_Work item_
Every entry below should appear in the answer exactly as written, apart from the pictures.

Version comparison data:
== Segment start ==

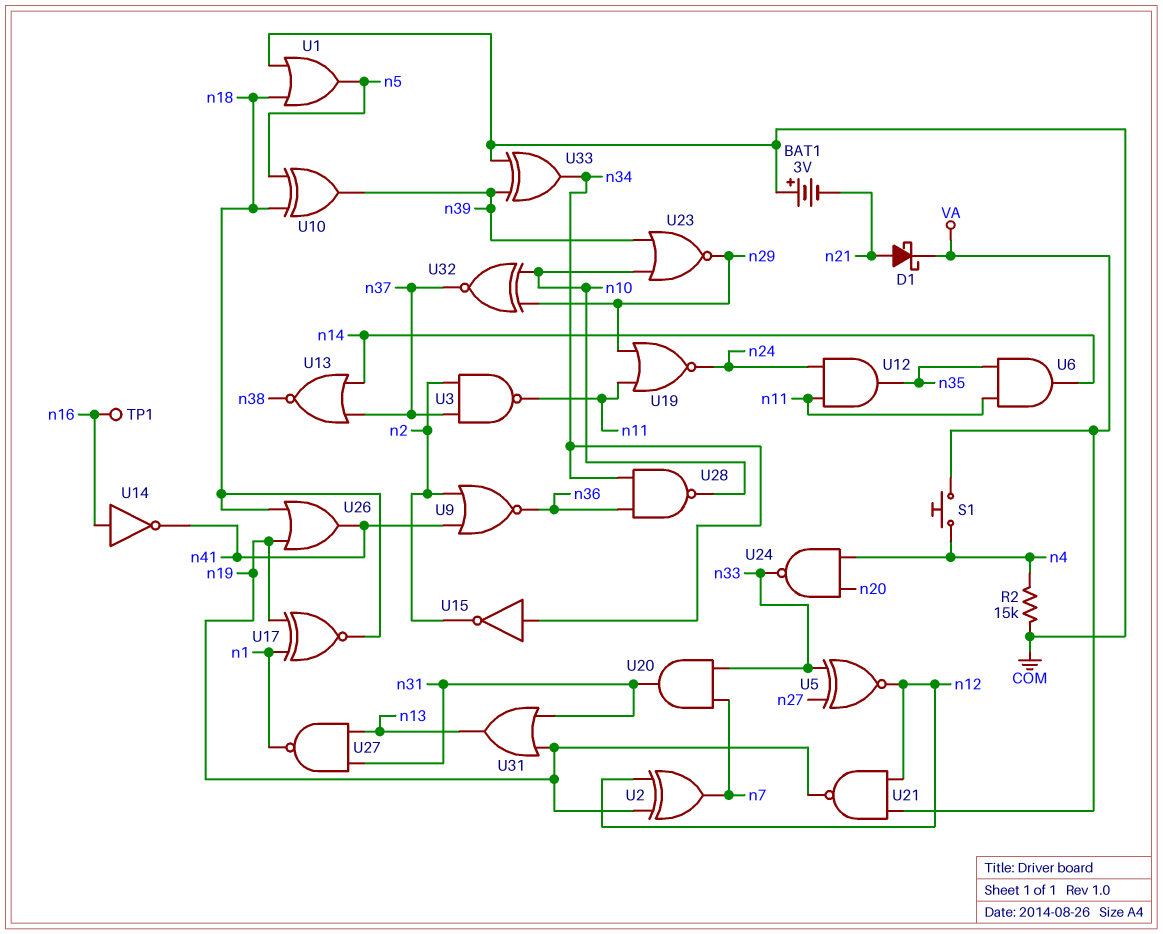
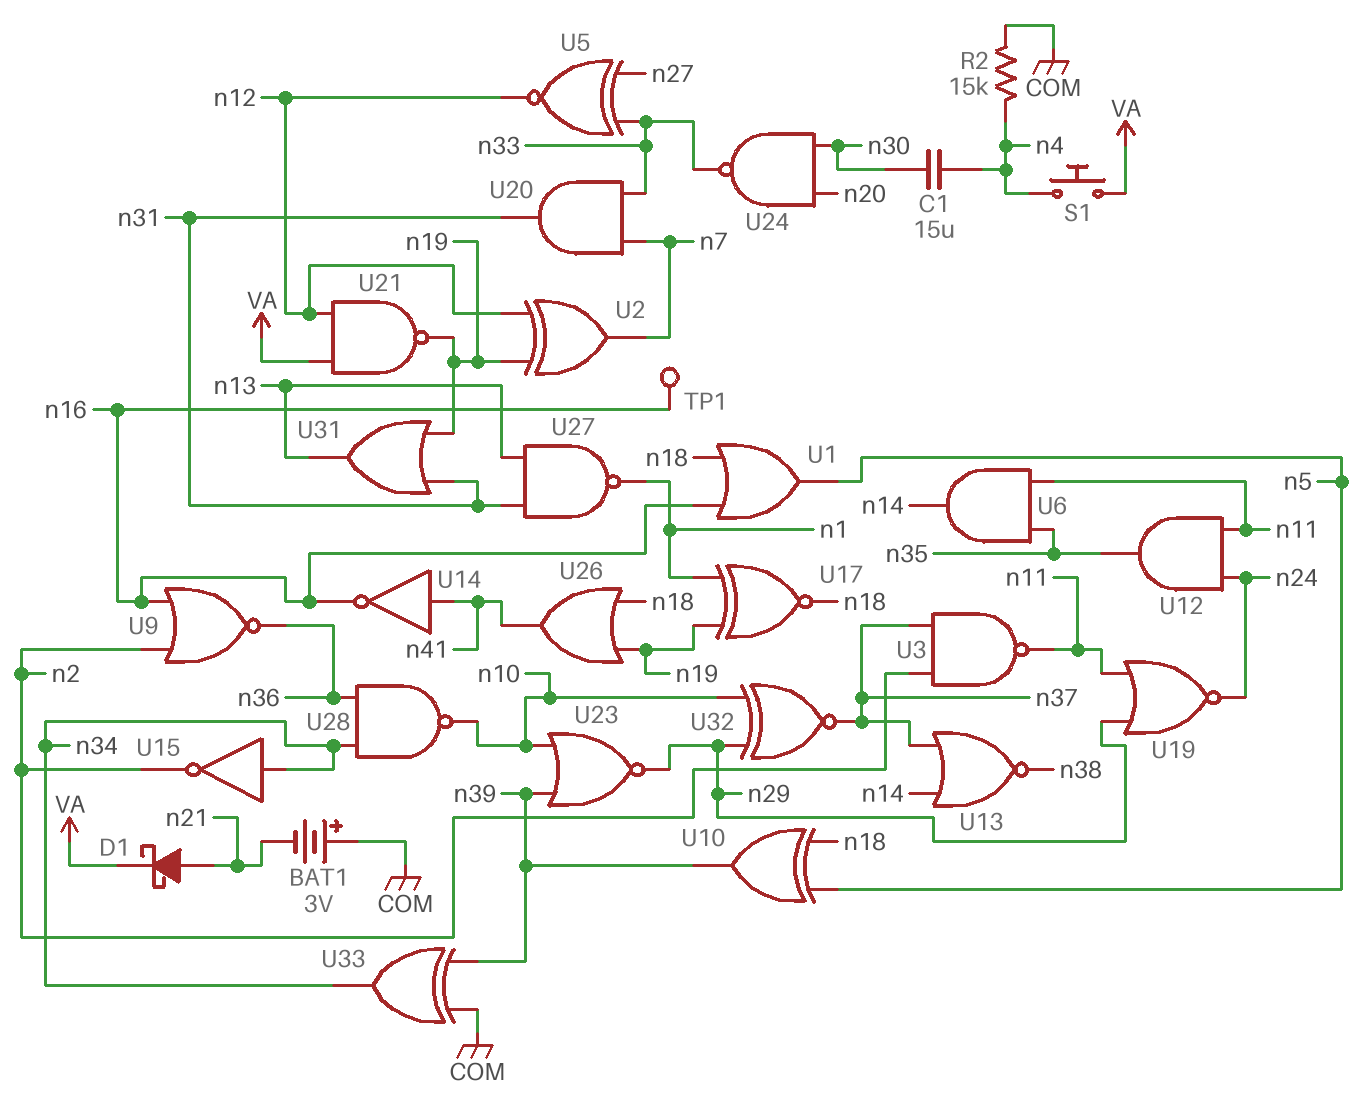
C1: none -> 15uF (n4, n30)
U1: OR (in COM, in n18, out n5) -> OR (in n16, in n18, out n5)
U9: NOR (in n2, in n41, out n36) -> NOR (in n2, in n16, out n36)
U14: NOT (in n16, out n41) -> NOT (in n41, out n16)
U24: NAND (in n4, in n20, out n33) -> NAND (in n20, in n30, out n33)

== Segment end ==

_Worked solution_
C1: none -> 15uF (n4, n30)
U1: OR (in COM, in n18, out n5) -> OR (in n16, in n18, out n5)
U9: NOR (in n2, in n41, out n36) -> NOR (in n2, in n16, out n36)
U14: NOT (in n16, out n41) -> NOT (in n41, out n16)
U24: NAND (in n4, in n20, out n33) -> NAND (in n20, in n30, out n33)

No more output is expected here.